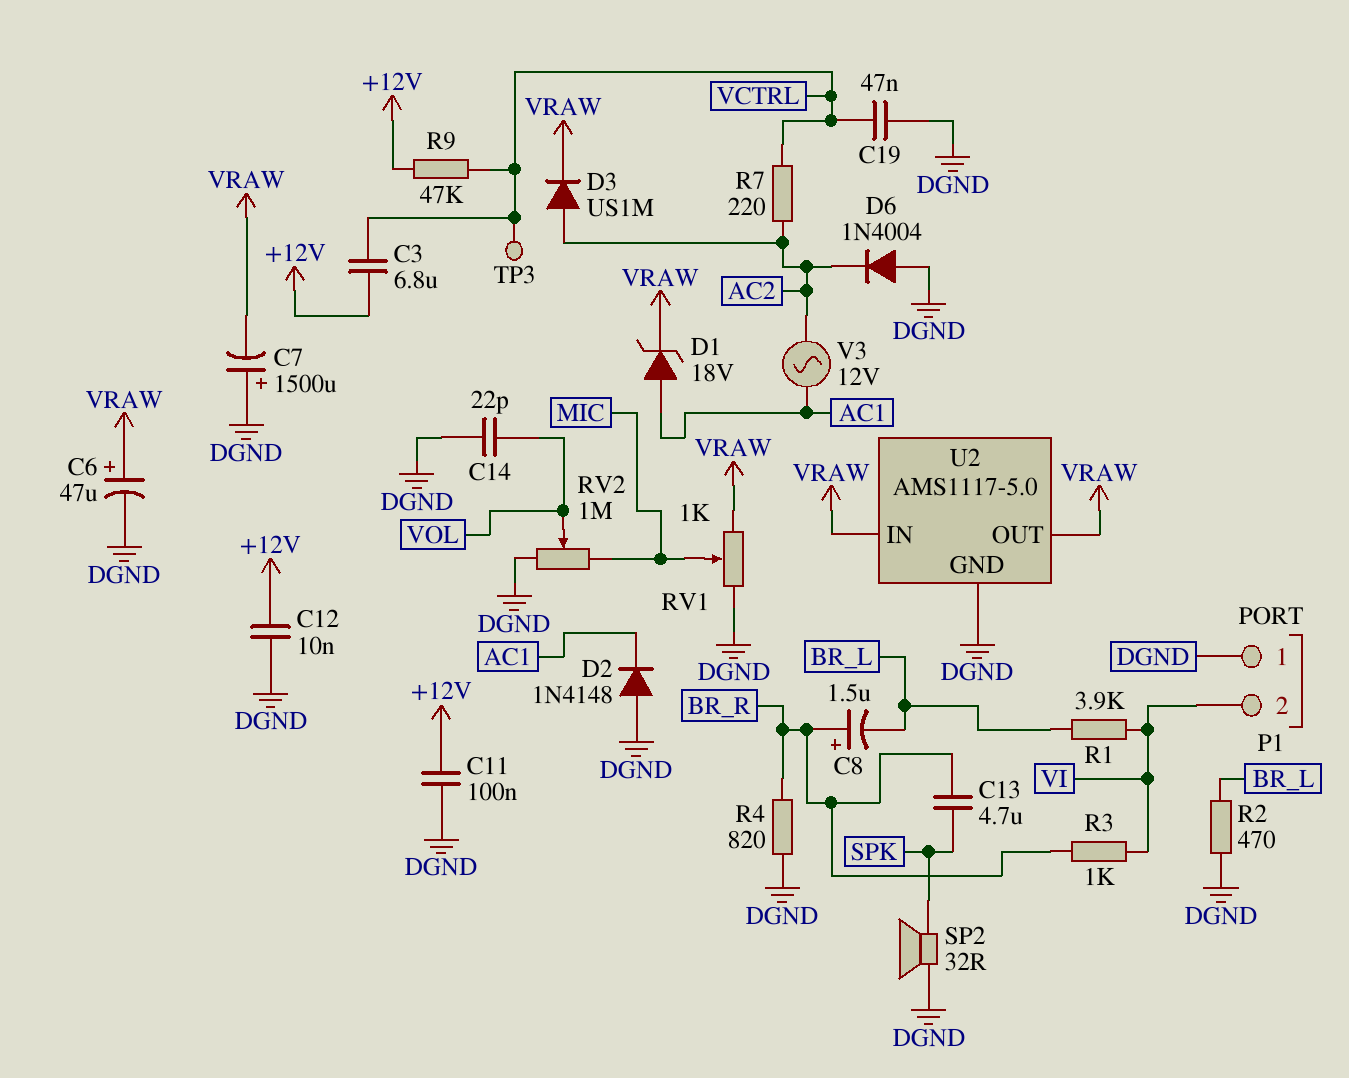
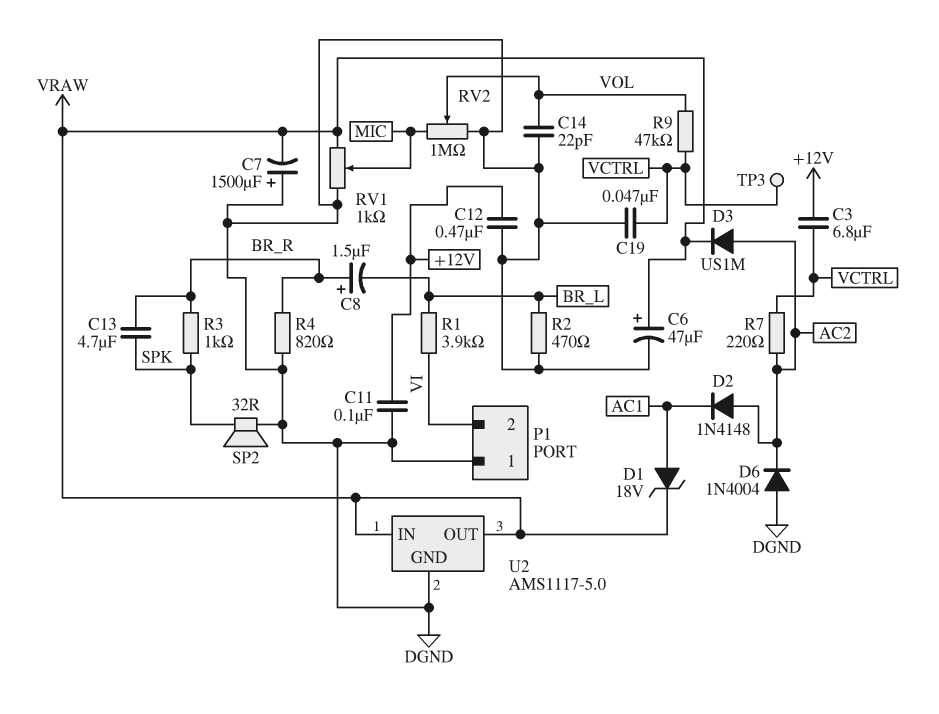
C12: 10nF (+12V, DGND) -> 470nF (+12V, DGND)
D2: diode 1N4148 (A DGND, K AC1) -> diode 1N4148 (A AC2, K AC1)
R3: 1k (BR_R, VI) -> 1k (BR_R, SPK)
R9: 47k (+12V, VCTRL) -> 47k (VCTRL, VOL)
V3: AC 12V (AC1, AC2) -> none

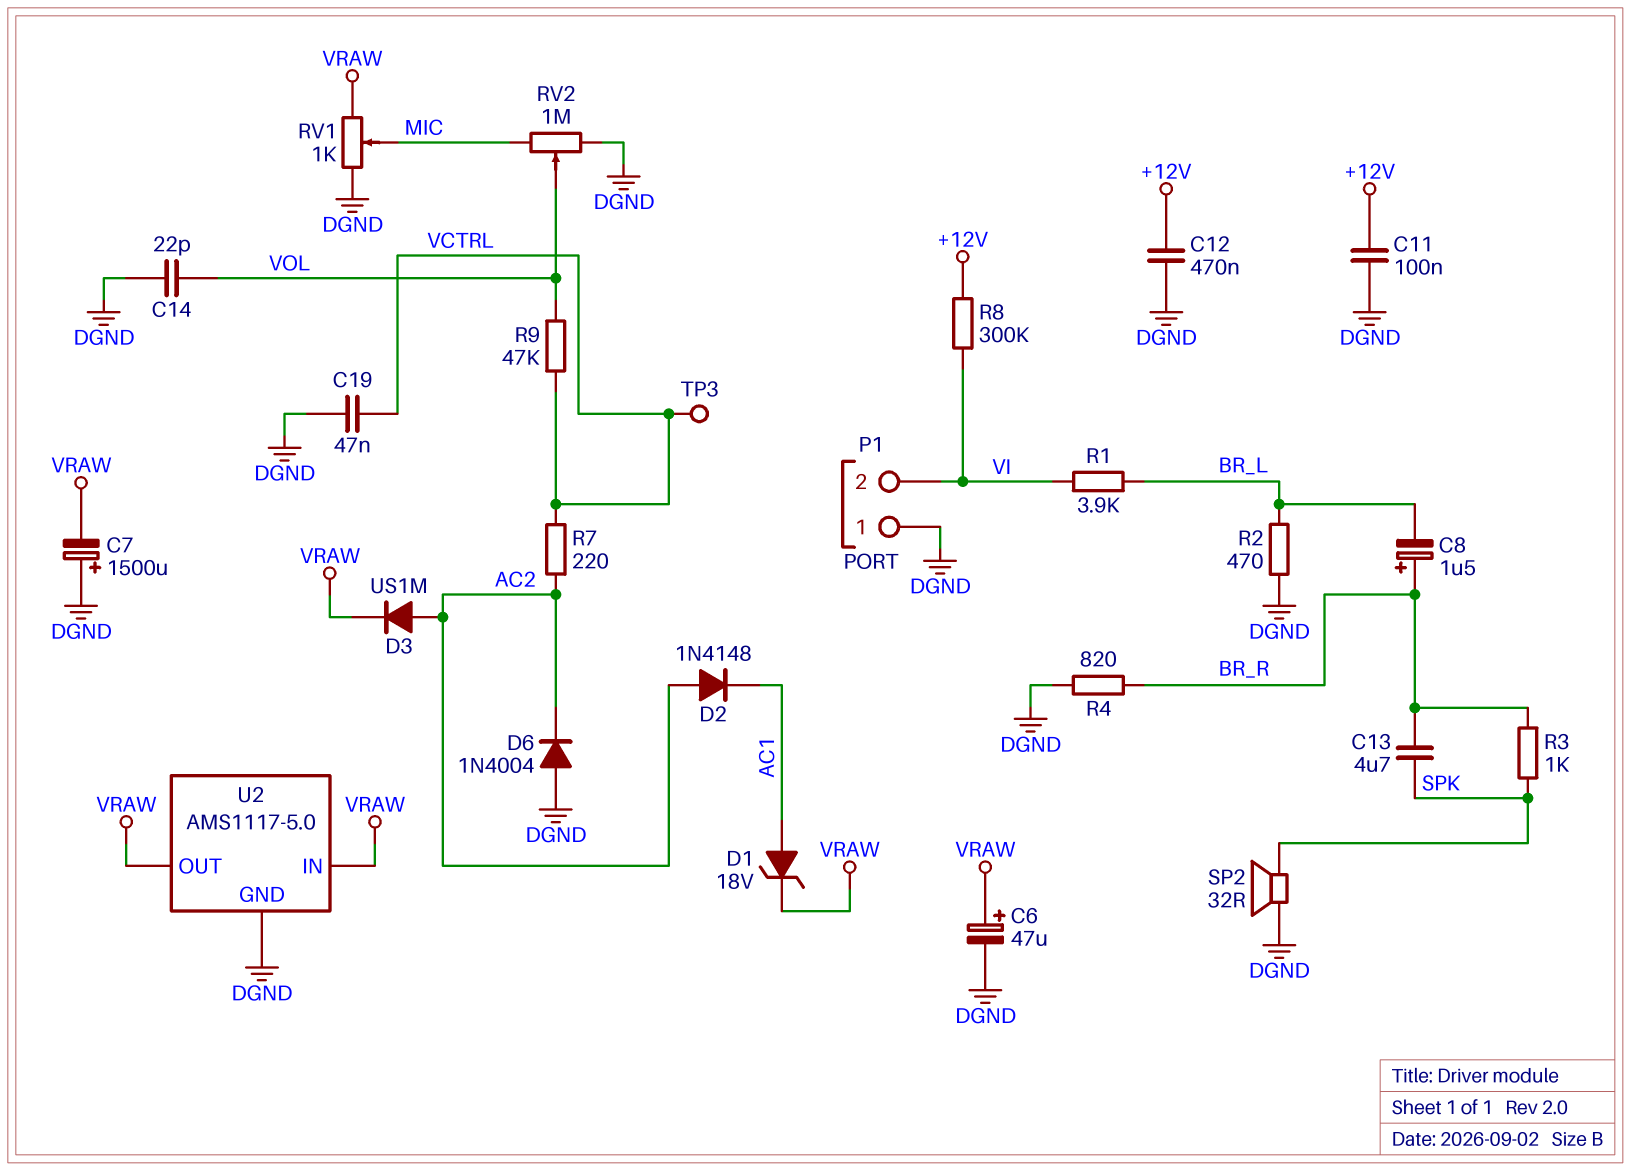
C3: 6.8uF (+12V, VCTRL) -> none
R8: none -> 300k (+12V, VI)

::::

Task instructions => Each entry above must be repeated word for word, minus its images.

Exercise answer =>
C12: 10nF (+12V, DGND) -> 470nF (+12V, DGND)
D2: diode 1N4148 (A DGND, K AC1) -> diode 1N4148 (A AC2, K AC1)
R3: 1k (BR_R, VI) -> 1k (BR_R, SPK)
R9: 47k (+12V, VCTRL) -> 47k (VCTRL, VOL)
V3: AC 12V (AC1, AC2) -> none

C3: 6.8uF (+12V, VCTRL) -> none
R8: none -> 300k (+12V, VI)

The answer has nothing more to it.